__TASK TO CARRY OUT__:
If a line of the listing contains the string "orange", return that line.

__DATA FOR REVIEW__:
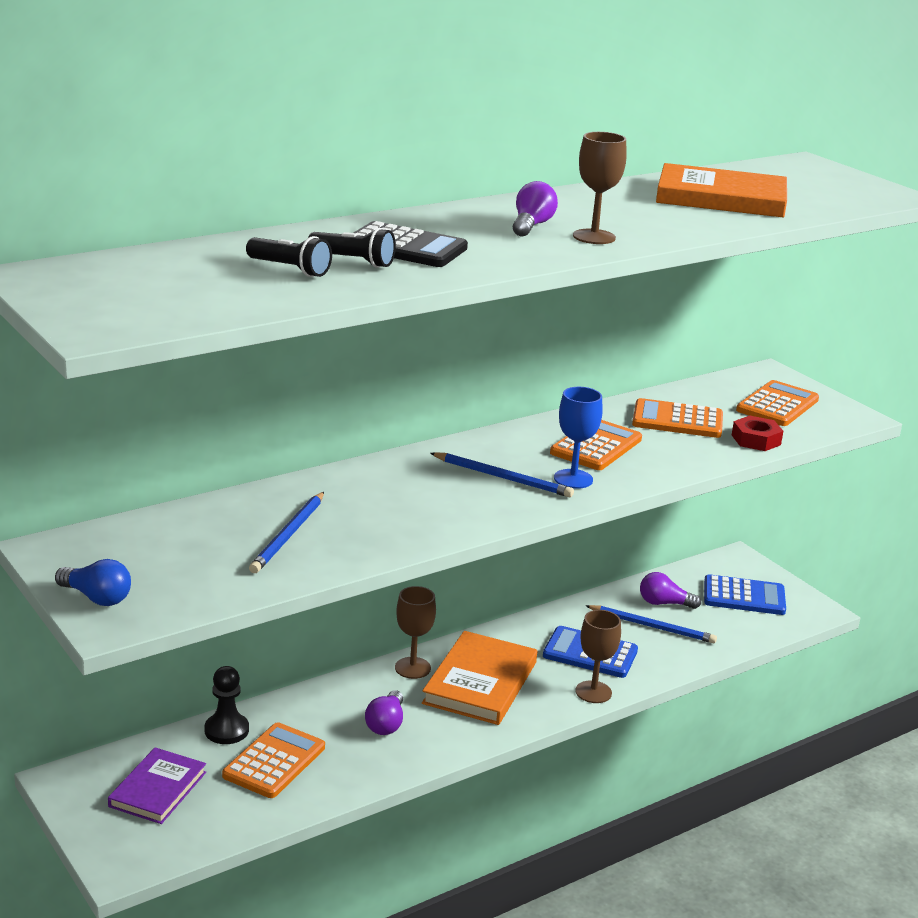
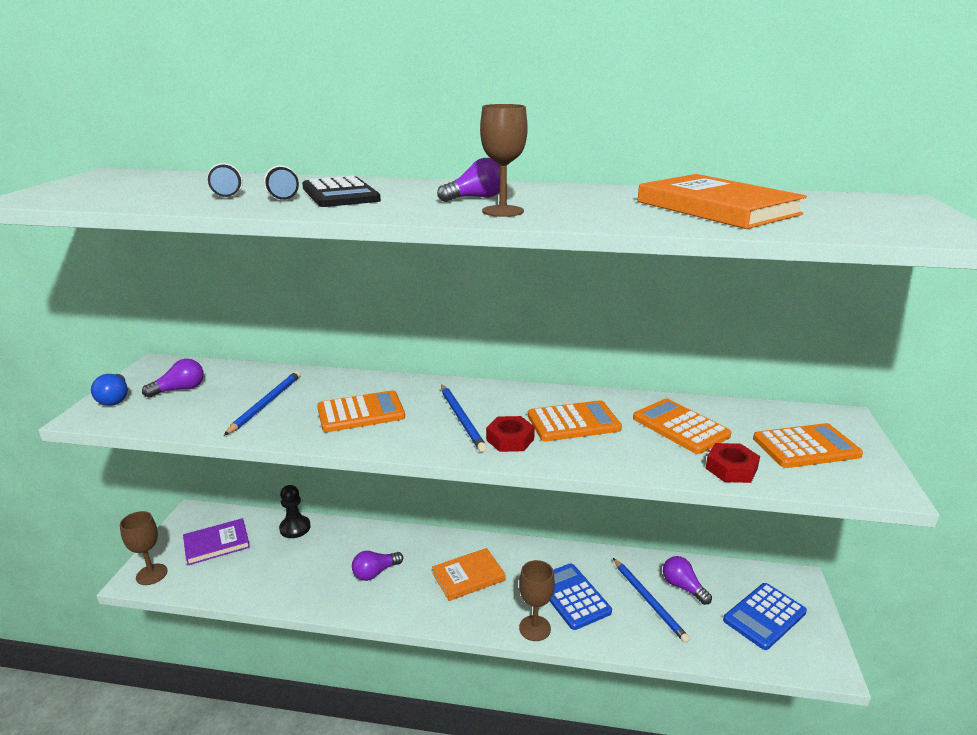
camera: 45 degrees right, 0 degrees up
(153, 560) = (179, 389): none -> purple light bulb
(274, 761) = (287, 561): orange calculator -> orange calculator (361, 413)
(288, 535) = (266, 404): blue pencil -> blue pencil turned 135 degrees clockwise
(412, 668) = (442, 543): brown goblet -> brown goblet (151, 574)
(480, 683) = (468, 576): orange book -> orange book, size x0.66
(573, 479) = (510, 439): blue goblet -> red nut
(744, 596) = (764, 616): blue calculator -> blue calculator turned 90 degrees clockwise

__RESULT OF THE EXERCISE__:
(274, 761) = (287, 561): orange calculator -> orange calculator (361, 413)
(480, 683) = (468, 576): orange book -> orange book, size x0.66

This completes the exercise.